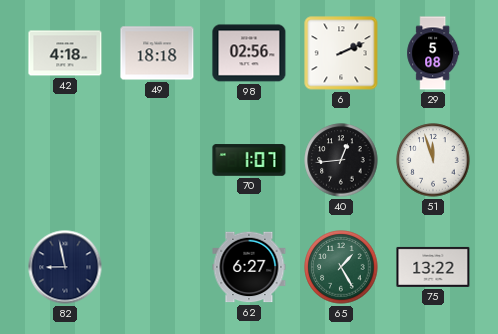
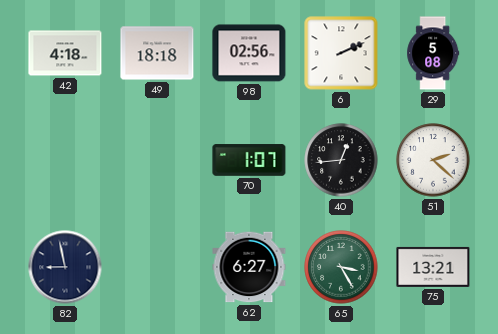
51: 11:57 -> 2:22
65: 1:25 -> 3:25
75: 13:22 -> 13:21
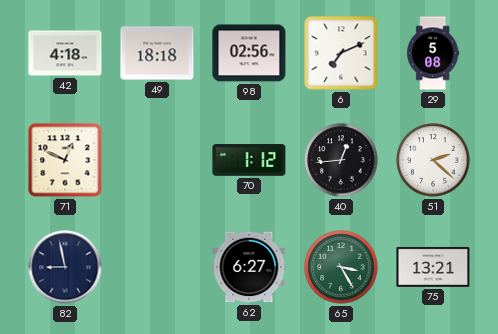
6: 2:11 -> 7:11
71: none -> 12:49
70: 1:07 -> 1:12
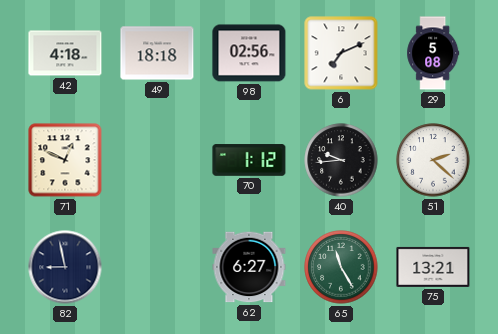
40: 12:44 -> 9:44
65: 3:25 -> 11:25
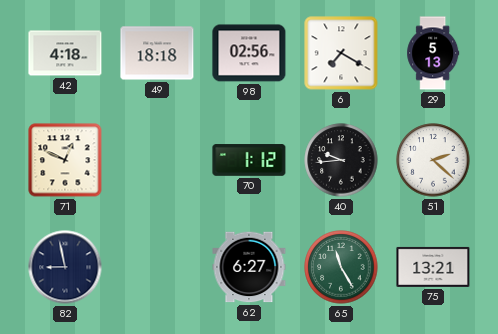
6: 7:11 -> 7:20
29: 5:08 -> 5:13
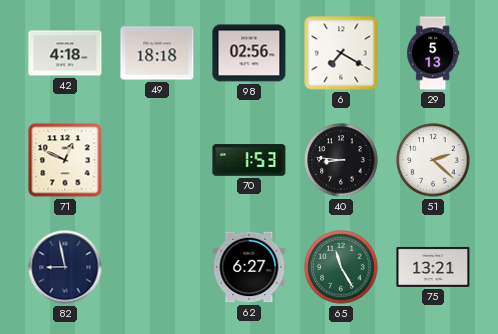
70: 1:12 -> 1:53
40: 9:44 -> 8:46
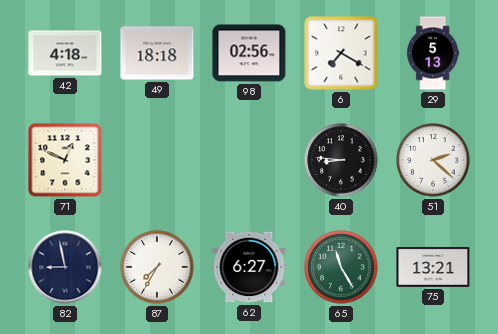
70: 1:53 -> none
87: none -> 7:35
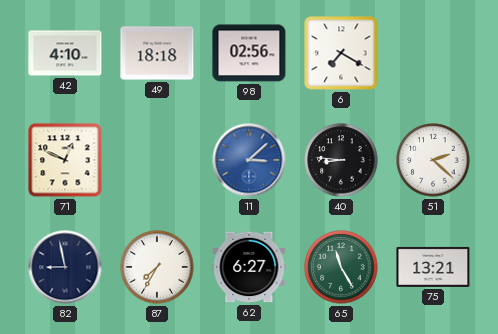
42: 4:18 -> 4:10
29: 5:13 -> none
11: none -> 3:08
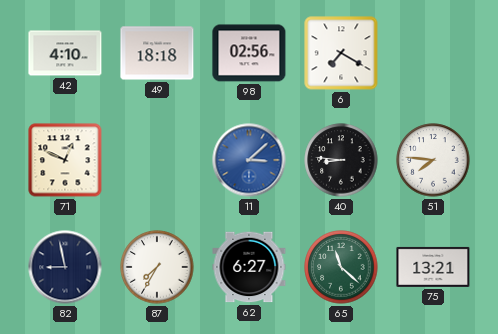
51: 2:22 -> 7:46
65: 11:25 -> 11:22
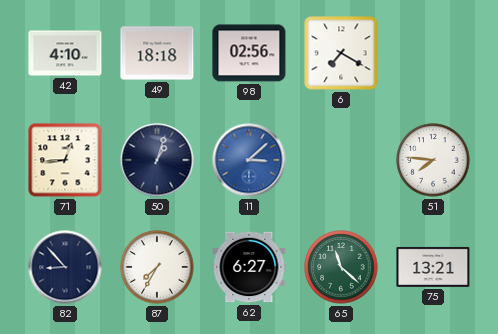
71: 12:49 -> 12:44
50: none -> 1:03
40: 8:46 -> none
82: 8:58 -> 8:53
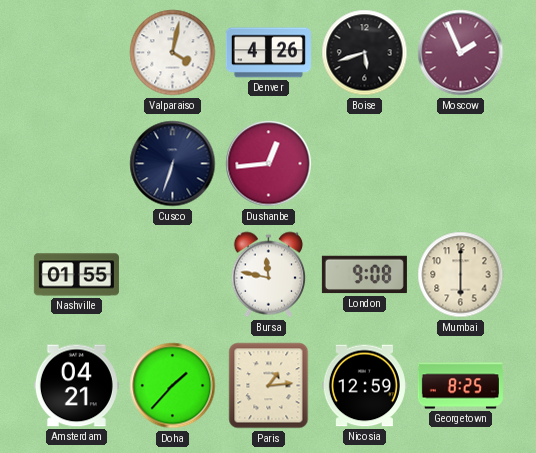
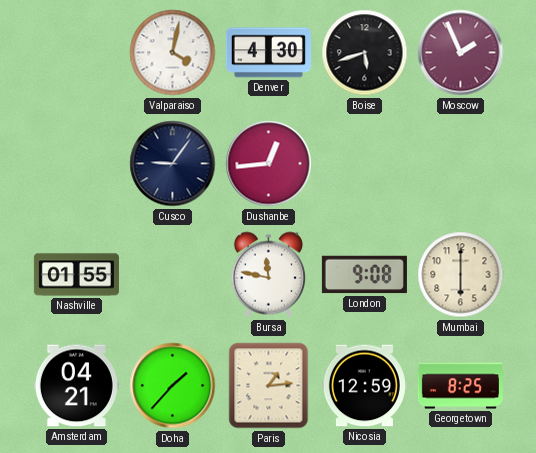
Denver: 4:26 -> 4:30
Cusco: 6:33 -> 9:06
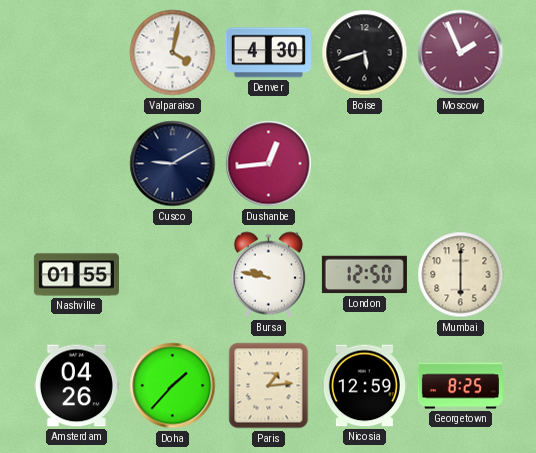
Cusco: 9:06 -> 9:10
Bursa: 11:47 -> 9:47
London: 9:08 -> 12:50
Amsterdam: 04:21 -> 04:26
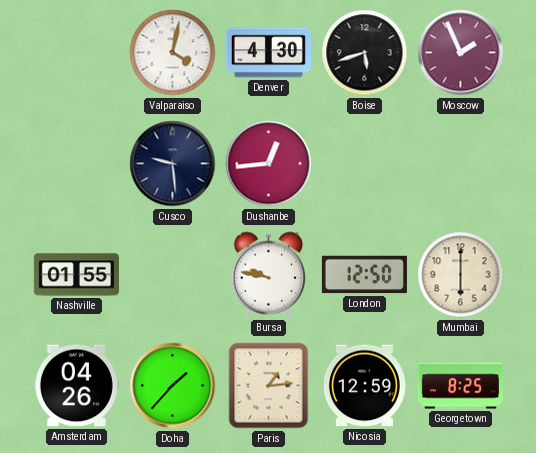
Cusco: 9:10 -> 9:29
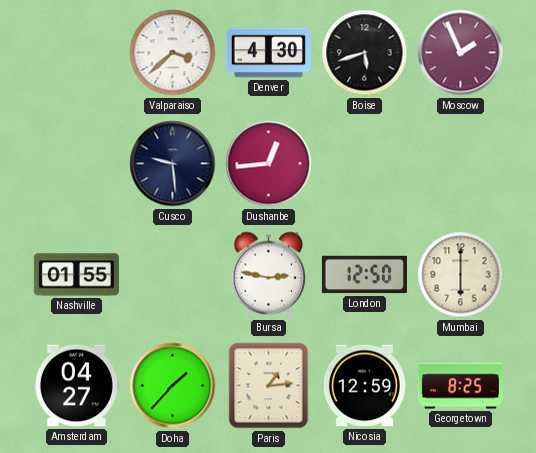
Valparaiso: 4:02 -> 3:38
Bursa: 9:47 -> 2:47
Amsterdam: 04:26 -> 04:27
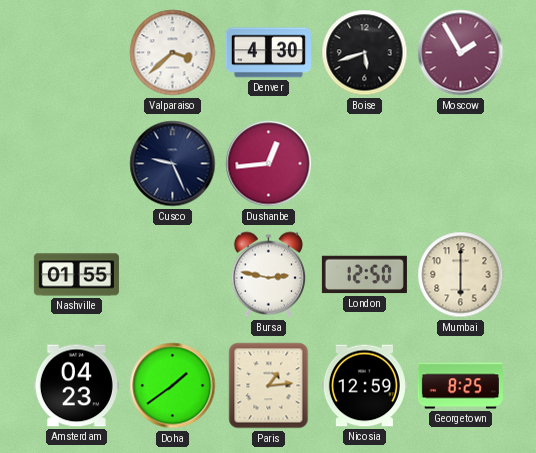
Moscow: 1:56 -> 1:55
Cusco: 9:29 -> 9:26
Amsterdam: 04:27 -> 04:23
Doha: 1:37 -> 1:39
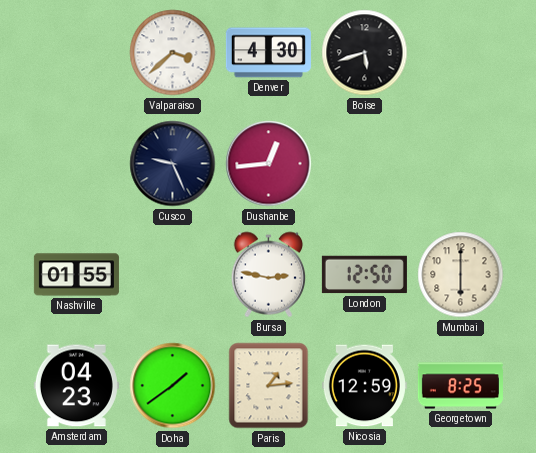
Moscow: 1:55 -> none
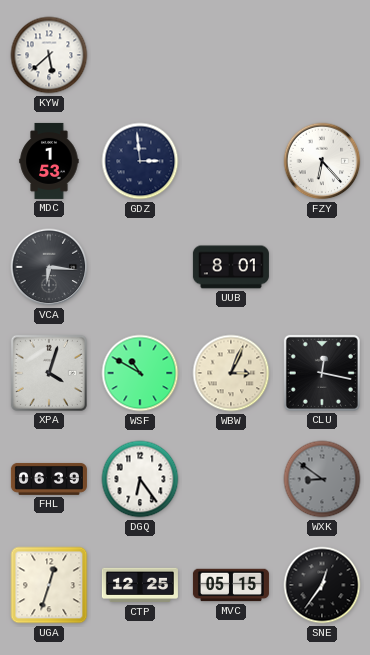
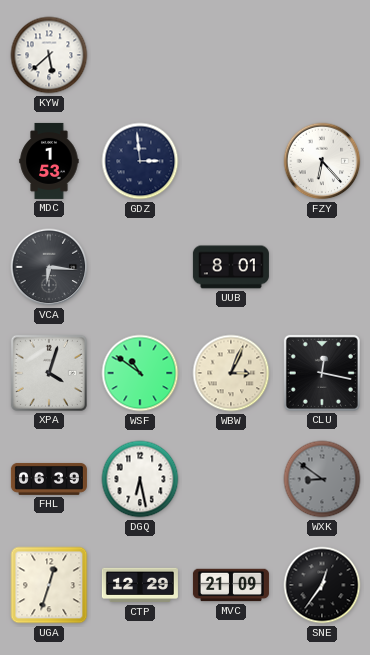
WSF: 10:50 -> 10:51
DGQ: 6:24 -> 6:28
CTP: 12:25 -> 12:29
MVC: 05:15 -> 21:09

Short exercise
Reproduce the stretch from the line containing "42: 4:18 -> 4:10" through the end of the items, copying each line verbatim and leaving out the pictures.

Output
42: 4:18 -> 4:10
29: 5:13 -> none
11: none -> 3:08
51: 2:22 -> 7:46
65: 11:25 -> 11:22
71: 12:49 -> 12:44
50: none -> 1:03
40: 8:46 -> none
82: 8:58 -> 8:53
Denver: 4:26 -> 4:30
Cusco: 6:33 -> 9:06
Cusco: 9:06 -> 9:10
Bursa: 11:47 -> 9:47
London: 9:08 -> 12:50
Amsterdam: 04:21 -> 04:26
Cusco: 9:10 -> 9:29
Valparaiso: 4:02 -> 3:38
Bursa: 9:47 -> 2:47
Amsterdam: 04:26 -> 04:27
Moscow: 1:56 -> 1:55
Cusco: 9:29 -> 9:26
Amsterdam: 04:27 -> 04:23
Doha: 1:37 -> 1:39
Moscow: 1:55 -> none
WSF: 10:50 -> 10:51
DGQ: 6:24 -> 6:28
CTP: 12:25 -> 12:29
MVC: 05:15 -> 21:09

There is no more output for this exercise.